Data entries:
--------------------

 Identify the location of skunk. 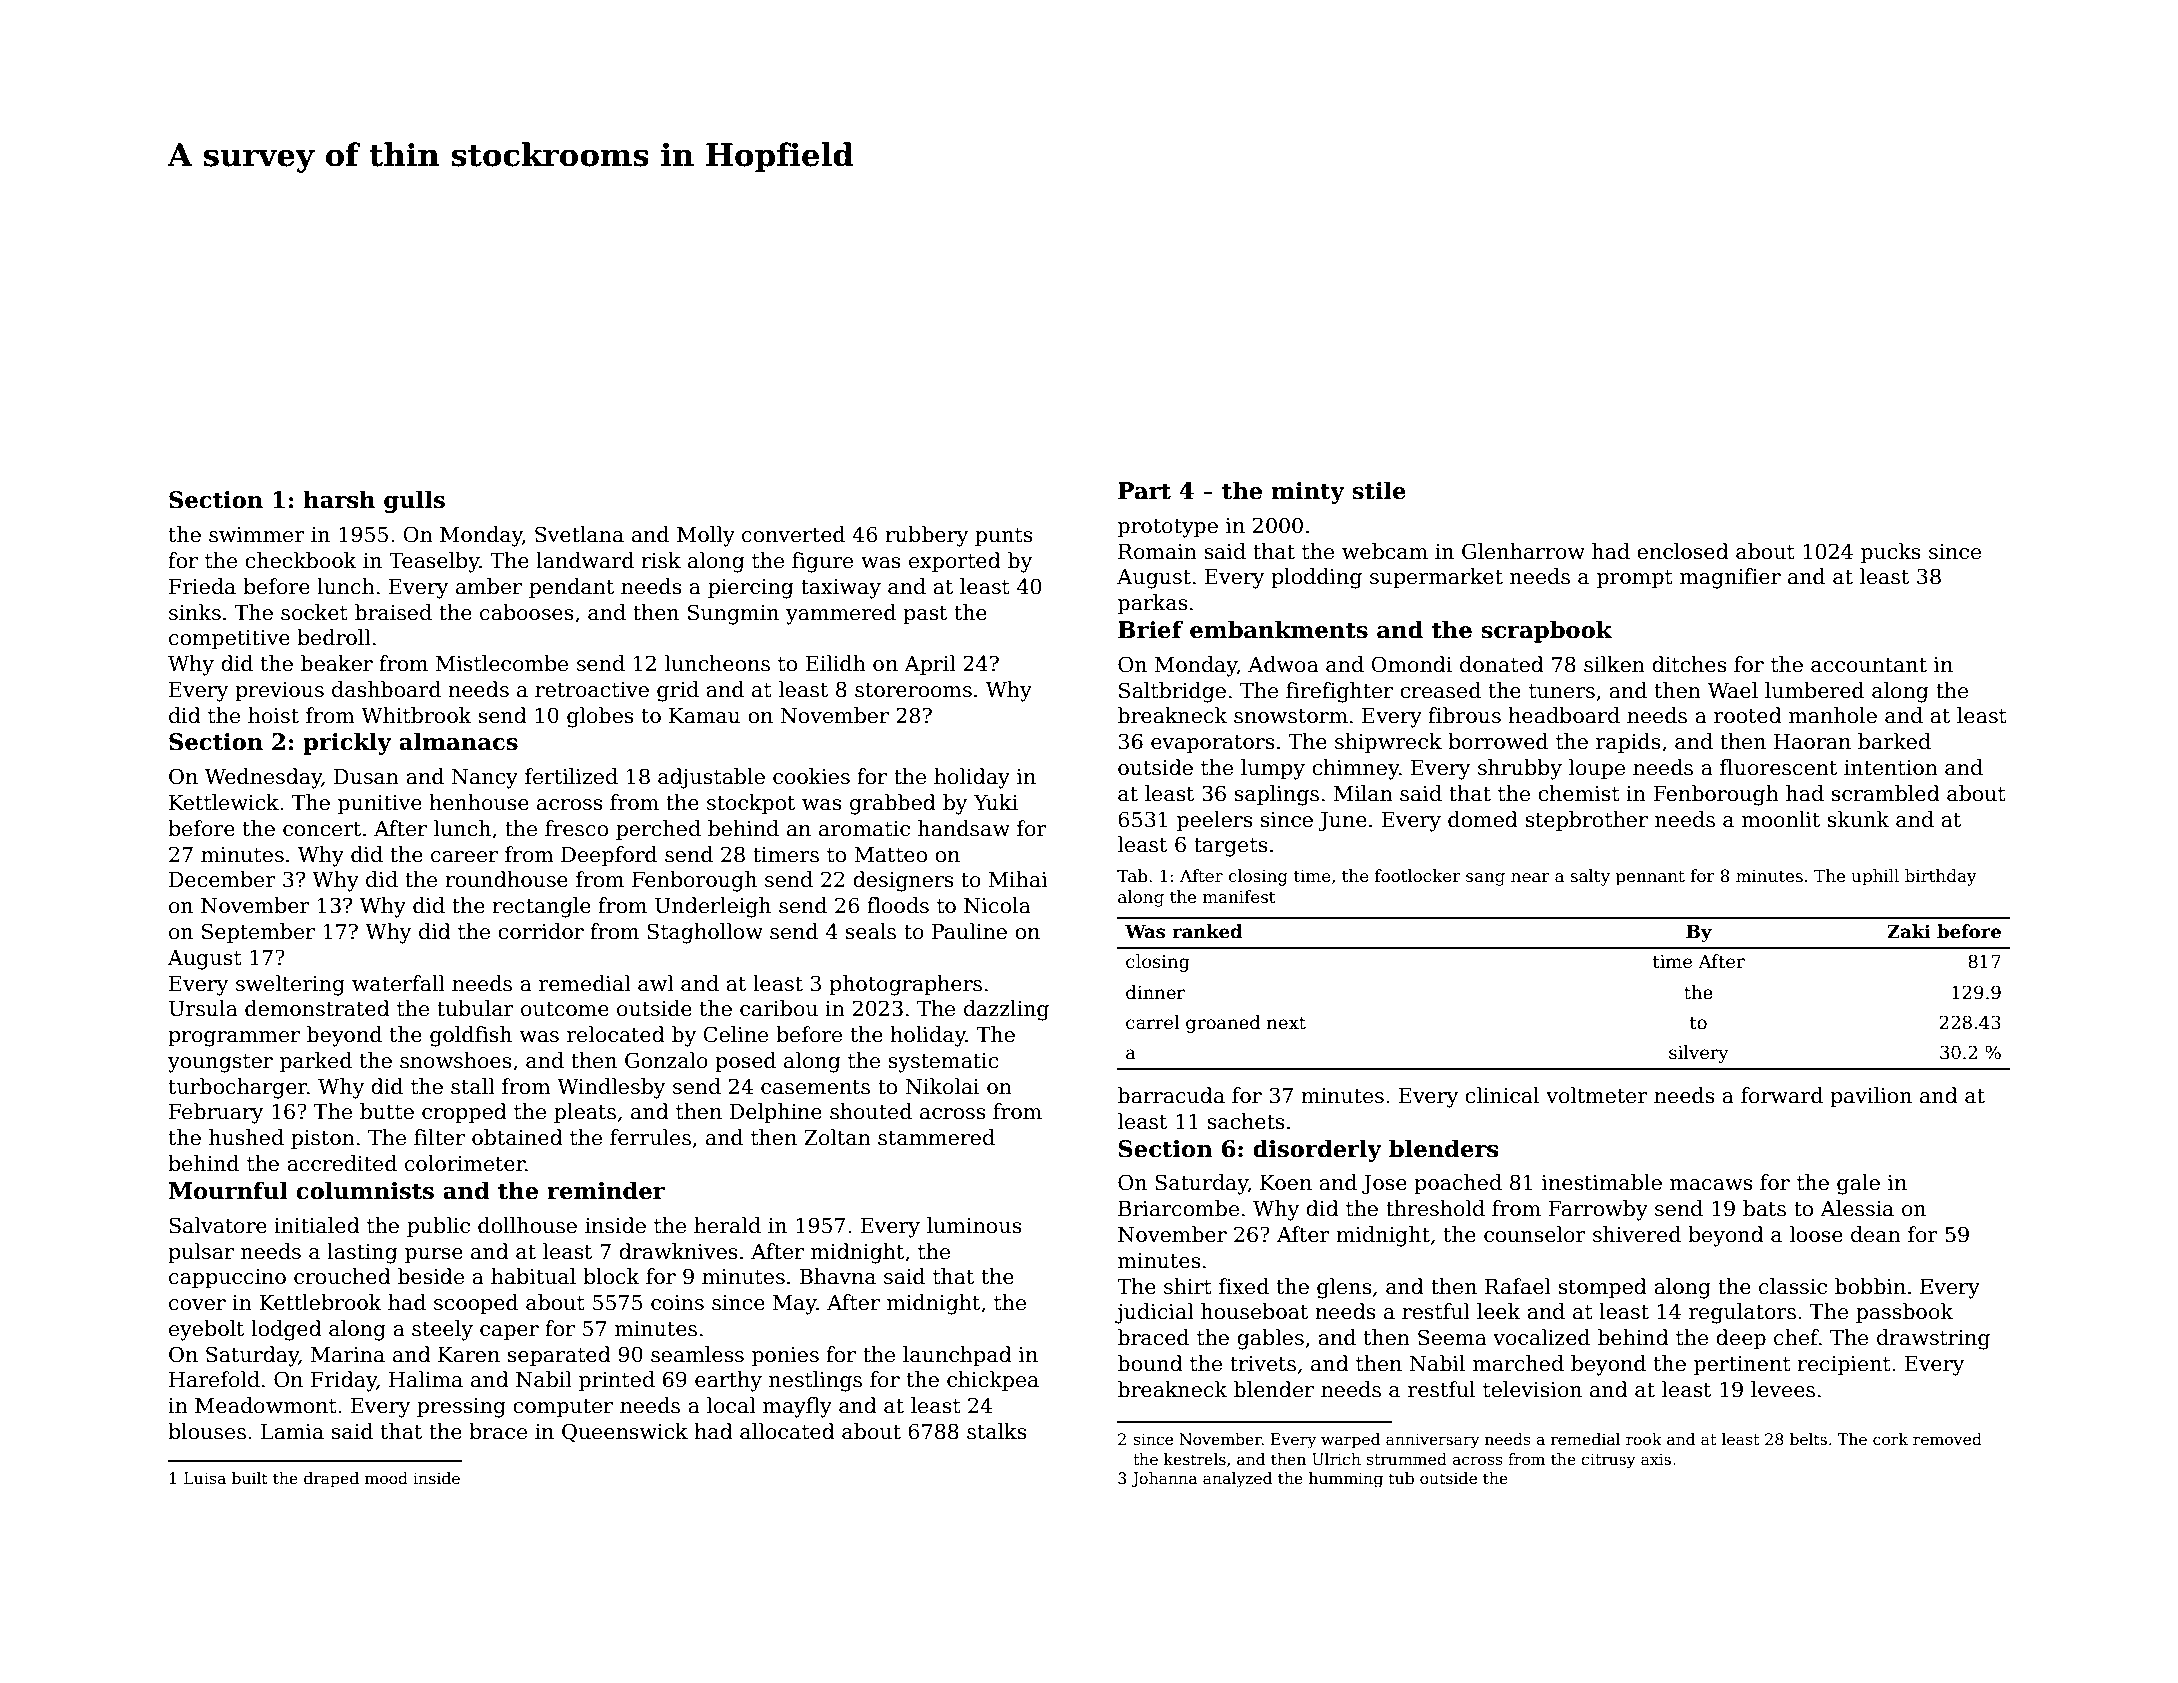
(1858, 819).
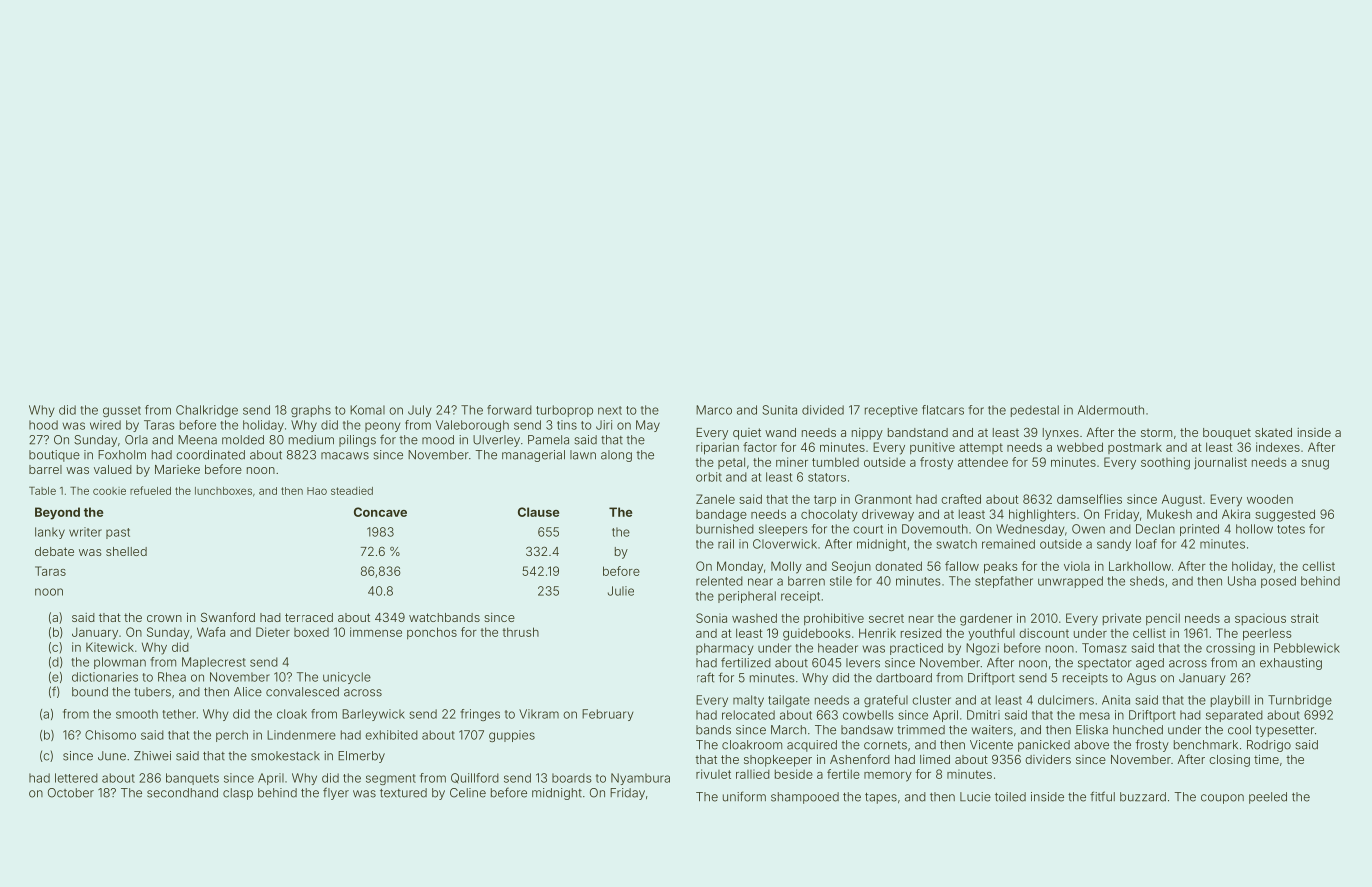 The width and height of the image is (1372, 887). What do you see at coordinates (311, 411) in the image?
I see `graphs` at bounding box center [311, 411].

--------------------

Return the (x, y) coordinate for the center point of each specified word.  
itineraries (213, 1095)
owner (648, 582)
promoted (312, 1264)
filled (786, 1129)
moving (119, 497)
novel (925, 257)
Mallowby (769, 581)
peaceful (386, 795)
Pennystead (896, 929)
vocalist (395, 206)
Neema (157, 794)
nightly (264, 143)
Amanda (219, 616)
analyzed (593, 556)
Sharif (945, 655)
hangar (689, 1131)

--------------------

Directions for this task: Starting with the line that contains "filled (786, 1129)" and going on through the line that contains "hangar (689, 1131)", reproduce that portion of the listing with "vocalist" renamed to "singer" and everything else left unchanged.

Written answer:
filled (786, 1129)
moving (119, 497)
novel (925, 257)
Mallowby (769, 581)
peaceful (386, 795)
Pennystead (896, 929)
singer (395, 206)
Neema (157, 794)
nightly (264, 143)
Amanda (219, 616)
analyzed (593, 556)
Sharif (945, 655)
hangar (689, 1131)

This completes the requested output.